= TASK OBJECTIVE =
Wherever the string "pyramid" appears in the listing, copy that line.

= DATA SUPPLIED =
>>>>

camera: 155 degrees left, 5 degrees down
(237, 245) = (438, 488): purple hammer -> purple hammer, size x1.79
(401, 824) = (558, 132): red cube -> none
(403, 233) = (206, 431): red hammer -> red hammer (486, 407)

<<<<
>>>>

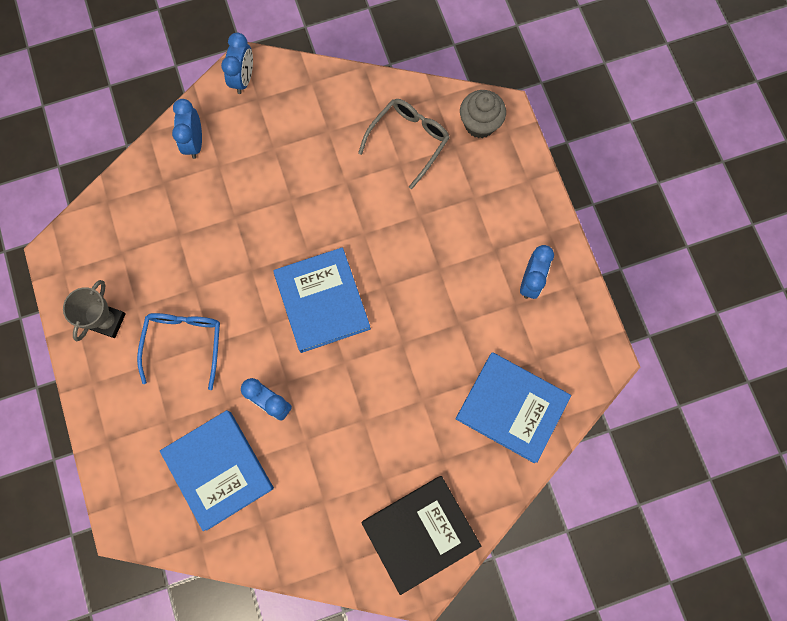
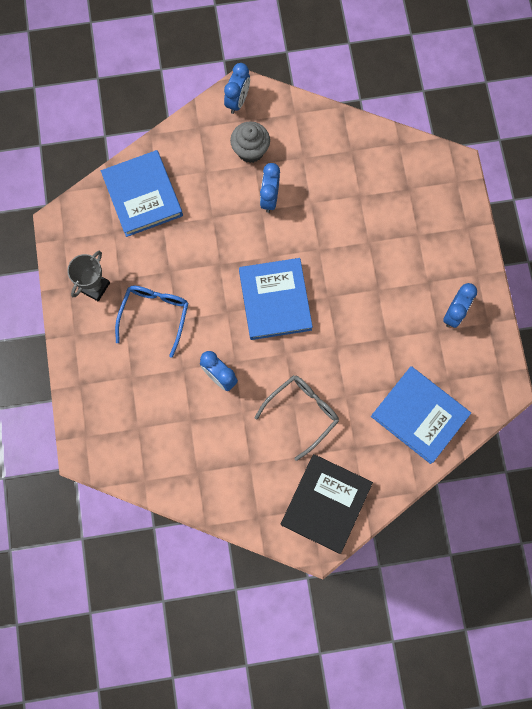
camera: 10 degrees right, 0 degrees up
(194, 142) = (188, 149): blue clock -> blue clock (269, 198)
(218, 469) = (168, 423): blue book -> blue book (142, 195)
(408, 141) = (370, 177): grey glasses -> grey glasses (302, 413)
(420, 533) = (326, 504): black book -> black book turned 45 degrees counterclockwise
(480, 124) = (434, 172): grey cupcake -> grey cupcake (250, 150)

<<<<
>>>>

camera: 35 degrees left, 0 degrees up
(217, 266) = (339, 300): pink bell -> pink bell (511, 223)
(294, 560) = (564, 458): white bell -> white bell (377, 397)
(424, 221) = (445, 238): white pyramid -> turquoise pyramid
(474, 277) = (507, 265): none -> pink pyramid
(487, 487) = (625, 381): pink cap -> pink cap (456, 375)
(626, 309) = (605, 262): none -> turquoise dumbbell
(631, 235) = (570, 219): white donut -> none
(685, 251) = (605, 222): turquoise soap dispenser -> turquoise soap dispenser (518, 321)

<<<<

= ANSWER FOR THIS EXERCISE =
(424, 221) = (445, 238): white pyramid -> turquoise pyramid
(474, 277) = (507, 265): none -> pink pyramid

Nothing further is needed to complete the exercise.